### PROBLEM TO WORK ON
Go to the line containing "FAN pin GND: 3V3 -> GND" and retype it and every later line exactly as written, up to the last line of the entries. Keep pictures out.

### DATASET RECORDS
_____

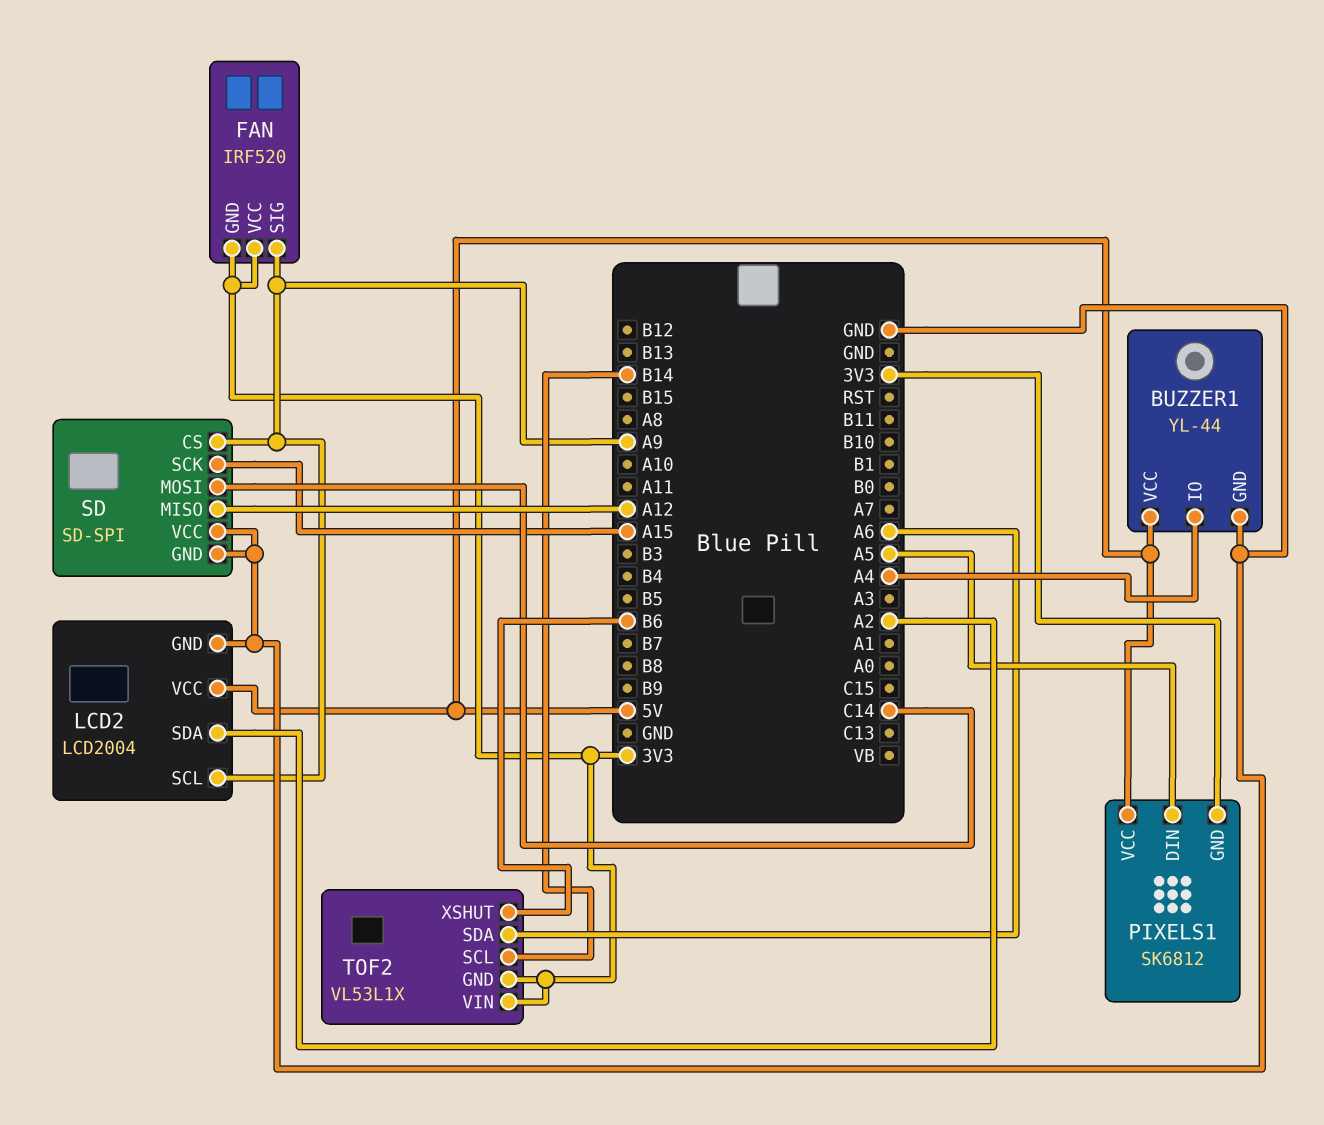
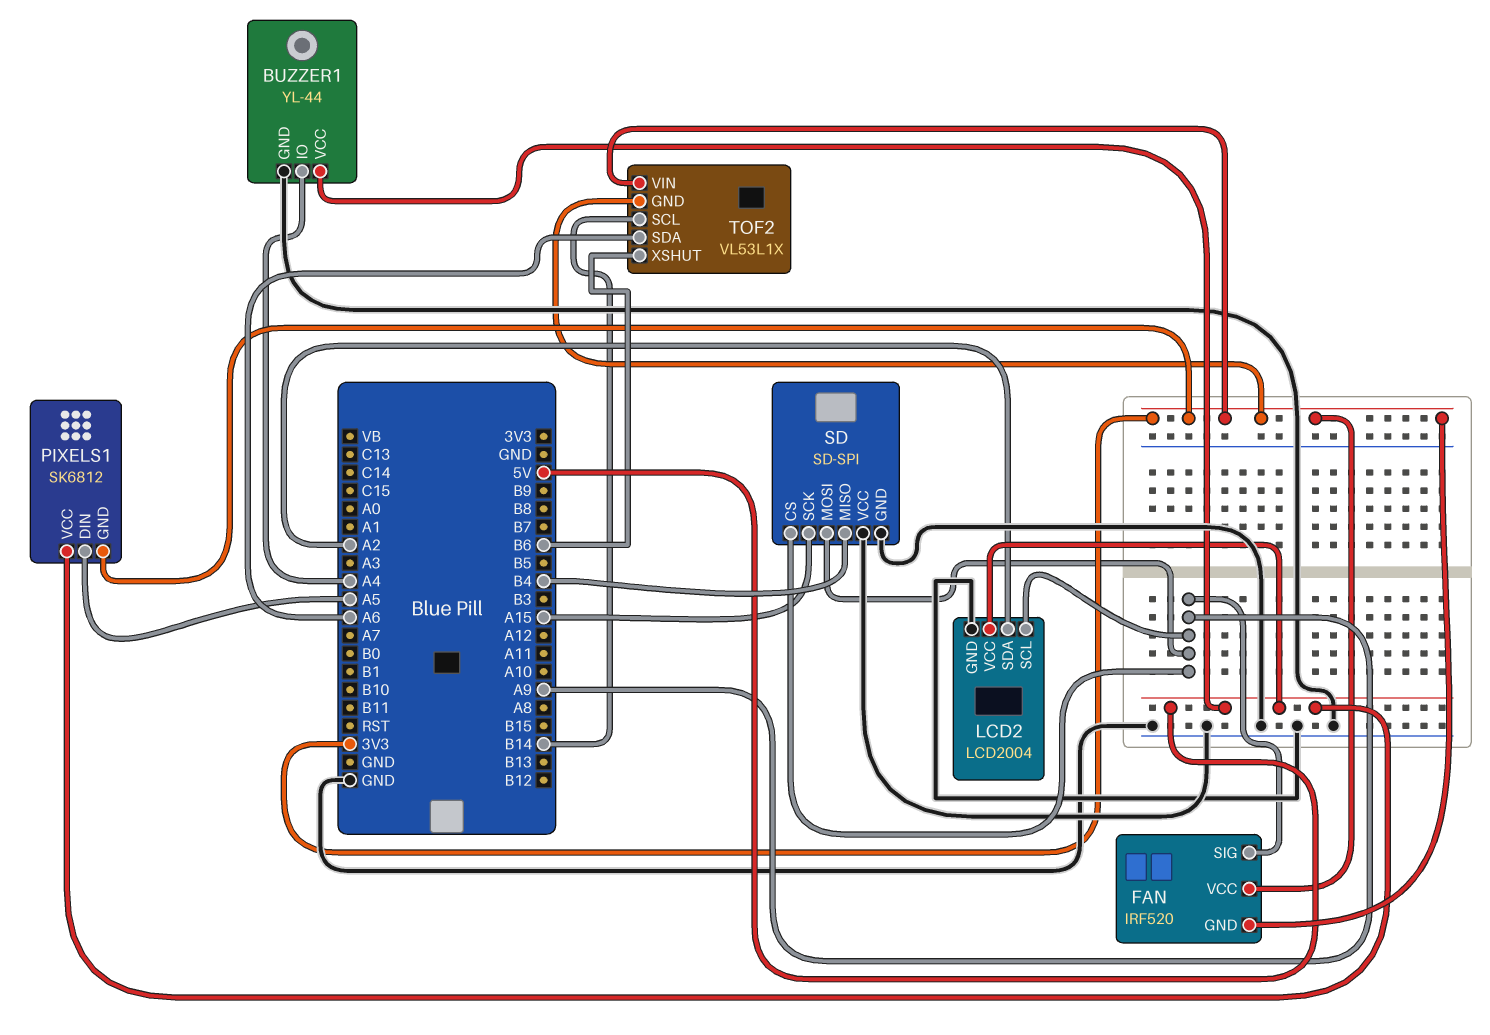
SD pin MISO: A12 -> B4
SD pin MOSI: C14 -> A9

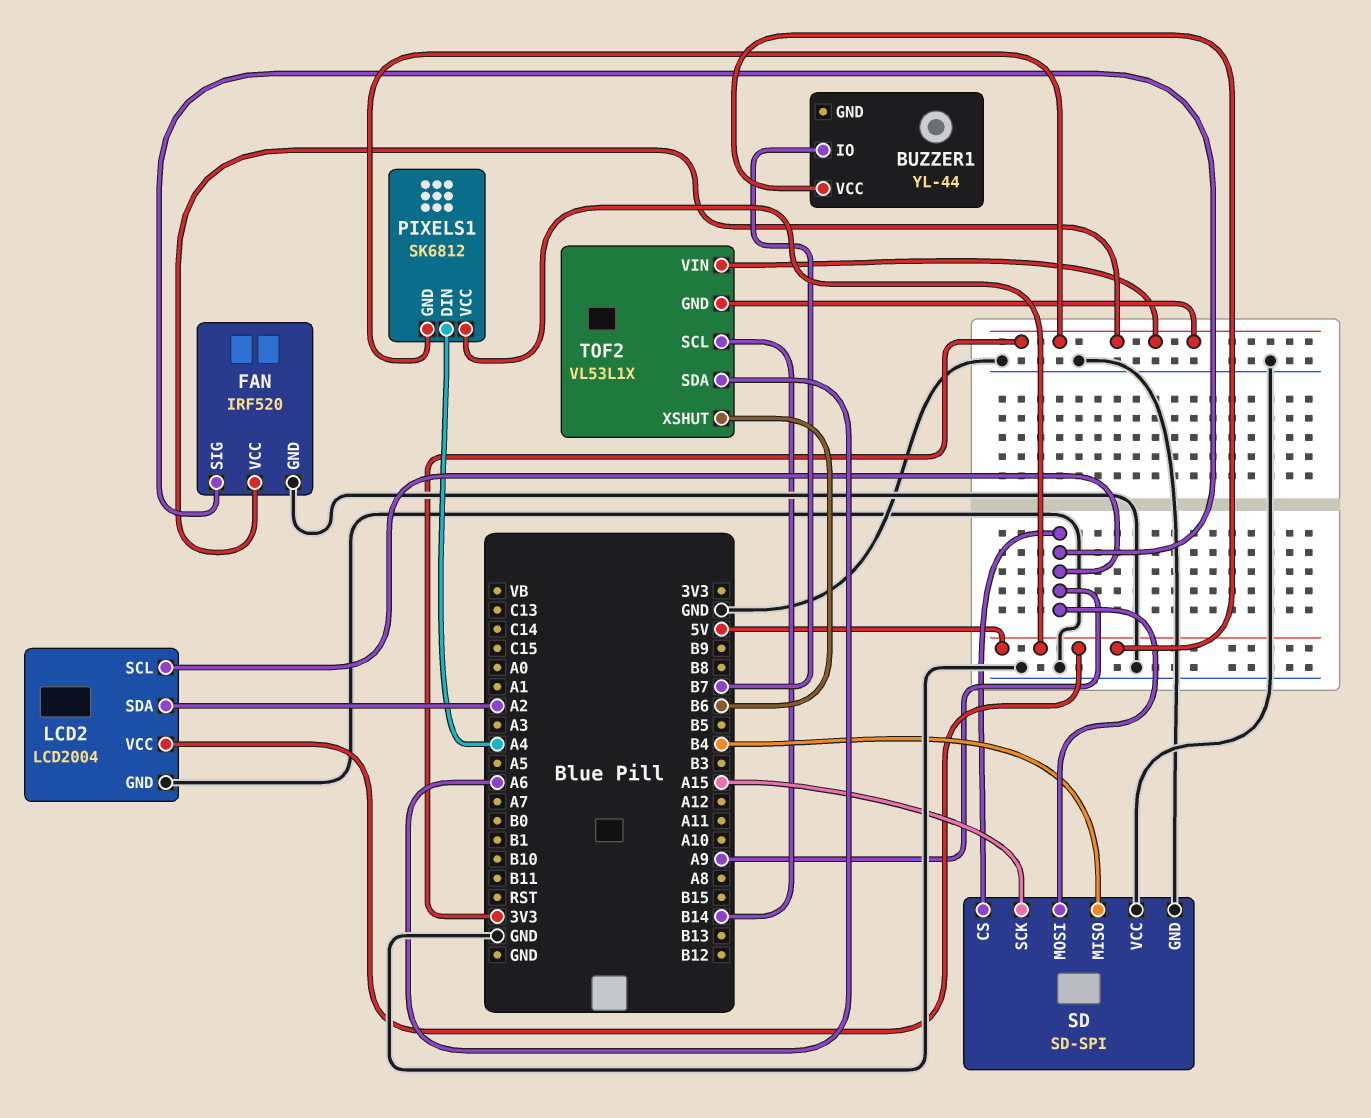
BUZZER1 pin GND: GND -> none
BUZZER1 pin IO: A4 -> B7
FAN pin GND: 3V3 -> GND
PIXELS1 pin DIN: A5 -> A4

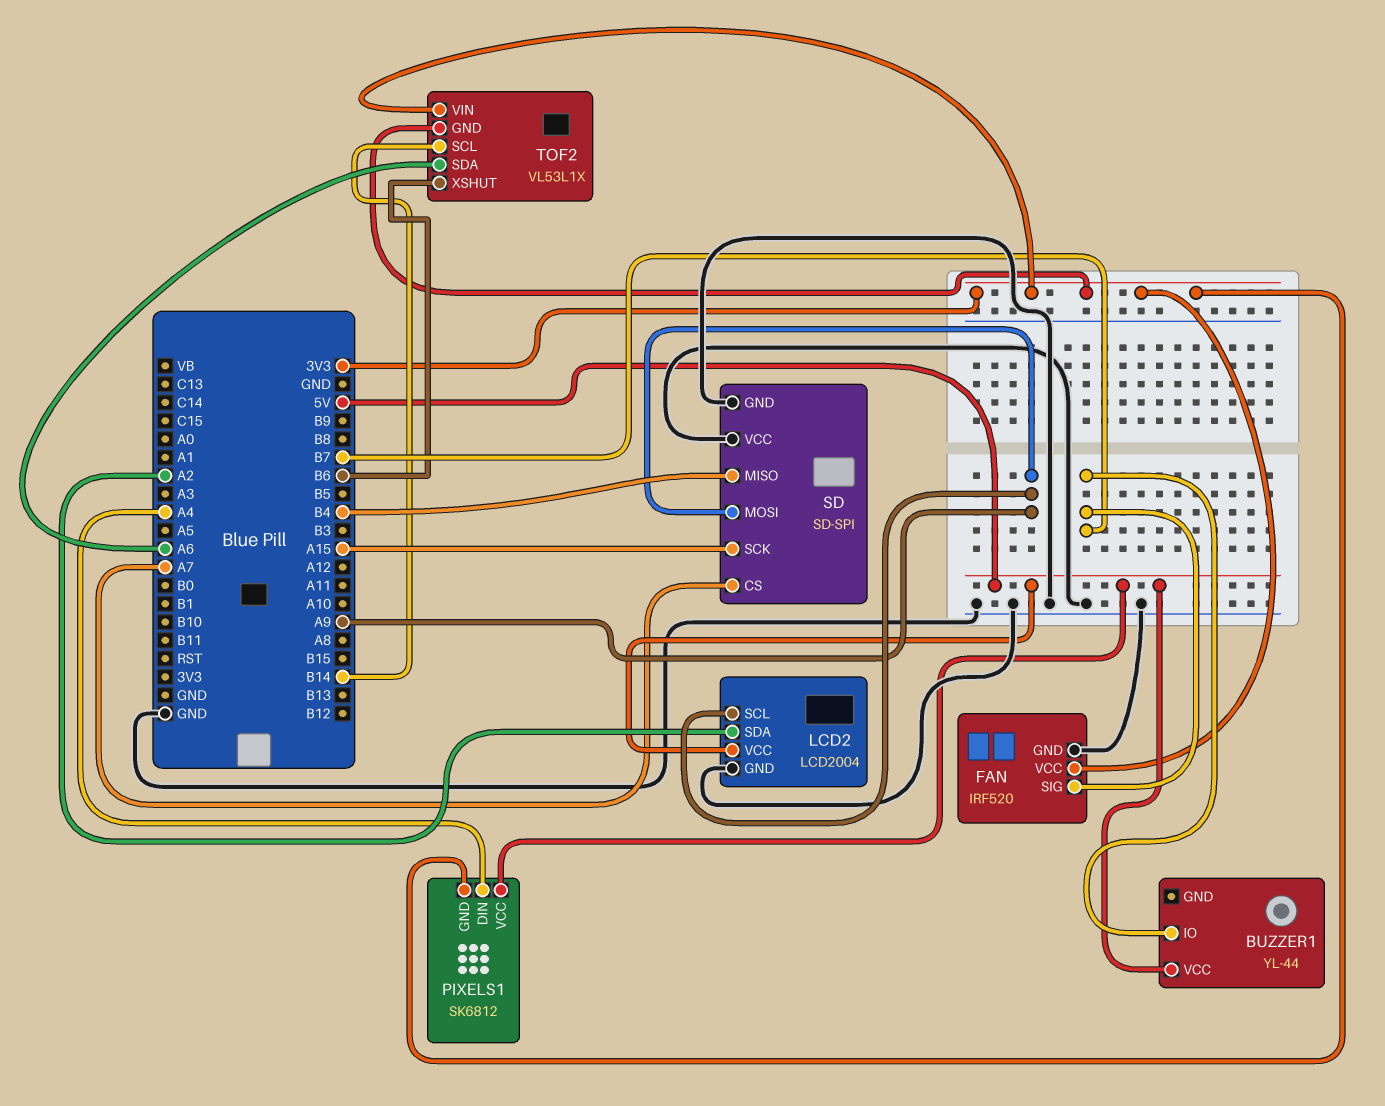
FAN pin SIG: A9 -> B7
SD pin CS: A9 -> A7

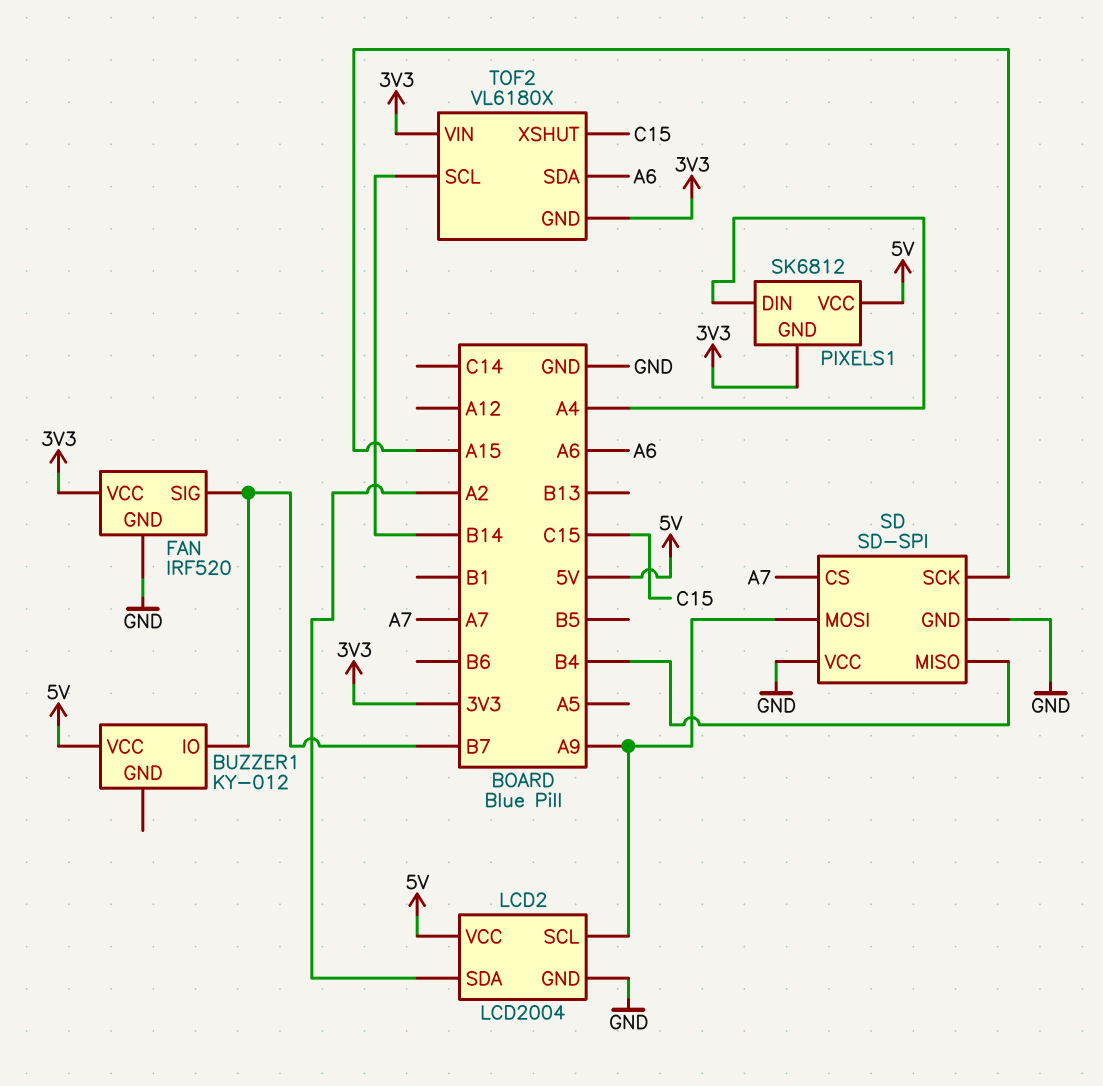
BUZZER1: YL-44 -> KY-012
TOF2: VL53L1X -> VL6180X
TOF2 pin XSHUT: B6 -> C15

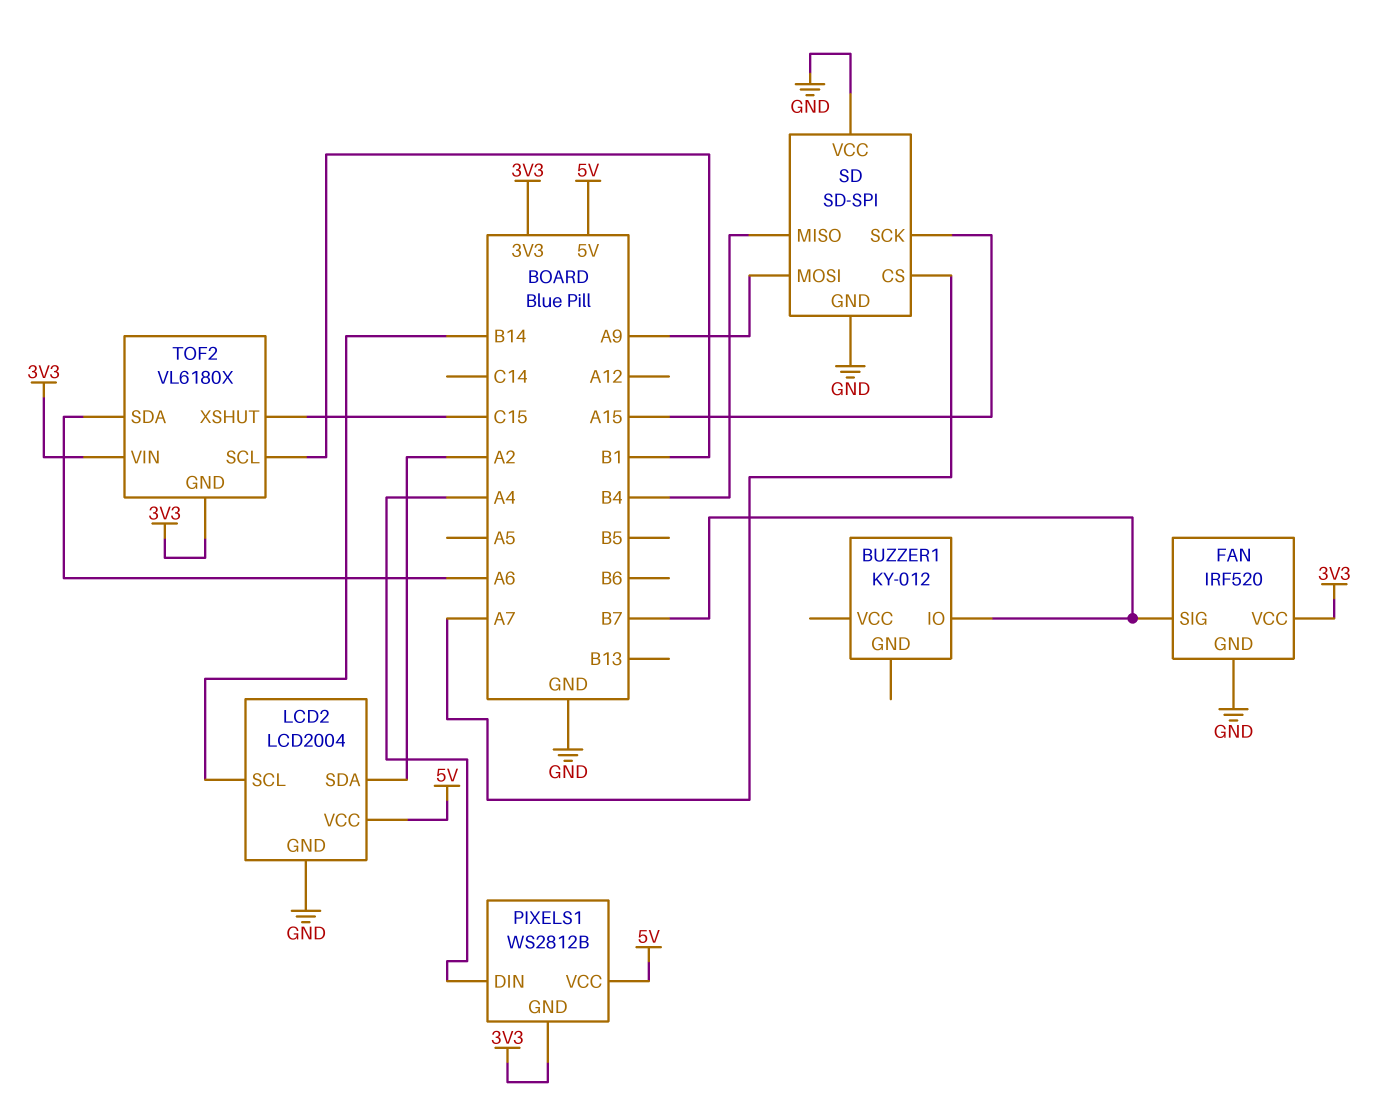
BUZZER1 pin VCC: 5V -> none
LCD2 pin SCL: A9 -> B14
PIXELS1: SK6812 -> WS2812B
TOF2 pin SCL: B14 -> B1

_____

### SOLUTION
FAN pin GND: 3V3 -> GND
PIXELS1 pin DIN: A5 -> A4

FAN pin SIG: A9 -> B7
SD pin CS: A9 -> A7

BUZZER1: YL-44 -> KY-012
TOF2: VL53L1X -> VL6180X
TOF2 pin XSHUT: B6 -> C15

BUZZER1 pin VCC: 5V -> none
LCD2 pin SCL: A9 -> B14
PIXELS1: SK6812 -> WS2812B
TOF2 pin SCL: B14 -> B1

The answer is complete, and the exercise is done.